▶

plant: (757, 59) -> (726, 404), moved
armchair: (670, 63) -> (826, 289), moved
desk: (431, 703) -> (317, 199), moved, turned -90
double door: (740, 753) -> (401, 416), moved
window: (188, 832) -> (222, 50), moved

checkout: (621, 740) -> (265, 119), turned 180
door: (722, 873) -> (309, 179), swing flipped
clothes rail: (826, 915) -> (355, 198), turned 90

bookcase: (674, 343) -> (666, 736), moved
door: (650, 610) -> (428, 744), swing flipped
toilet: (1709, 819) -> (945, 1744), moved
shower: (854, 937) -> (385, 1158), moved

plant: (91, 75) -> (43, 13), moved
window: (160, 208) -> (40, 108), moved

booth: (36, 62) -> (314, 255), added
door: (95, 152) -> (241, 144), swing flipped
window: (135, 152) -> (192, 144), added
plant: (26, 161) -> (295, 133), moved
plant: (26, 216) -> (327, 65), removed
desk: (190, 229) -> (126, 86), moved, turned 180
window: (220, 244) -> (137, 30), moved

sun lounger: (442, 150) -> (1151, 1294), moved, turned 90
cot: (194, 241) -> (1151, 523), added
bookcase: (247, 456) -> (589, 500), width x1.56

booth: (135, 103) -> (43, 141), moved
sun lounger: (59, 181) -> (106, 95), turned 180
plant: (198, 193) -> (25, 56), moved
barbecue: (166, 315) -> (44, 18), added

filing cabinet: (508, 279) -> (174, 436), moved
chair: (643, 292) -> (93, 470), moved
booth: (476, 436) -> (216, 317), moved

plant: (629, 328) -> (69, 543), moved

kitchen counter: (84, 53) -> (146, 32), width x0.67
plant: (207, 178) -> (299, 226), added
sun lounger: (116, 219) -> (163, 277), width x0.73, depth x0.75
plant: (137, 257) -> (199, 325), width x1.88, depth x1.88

◀

* **Aim of the task**:
The range runs from the line with "armchair: (670, 63) -> (826, 289), moved" up to and including the line with "door: (650, 610) -> (428, 744), swing flipped" in the listing above; please write out exactly those lines and nothing more.

* **Result below**:
armchair: (670, 63) -> (826, 289), moved
desk: (431, 703) -> (317, 199), moved, turned -90
double door: (740, 753) -> (401, 416), moved
window: (188, 832) -> (222, 50), moved

checkout: (621, 740) -> (265, 119), turned 180
door: (722, 873) -> (309, 179), swing flipped
clothes rail: (826, 915) -> (355, 198), turned 90

bookcase: (674, 343) -> (666, 736), moved
door: (650, 610) -> (428, 744), swing flipped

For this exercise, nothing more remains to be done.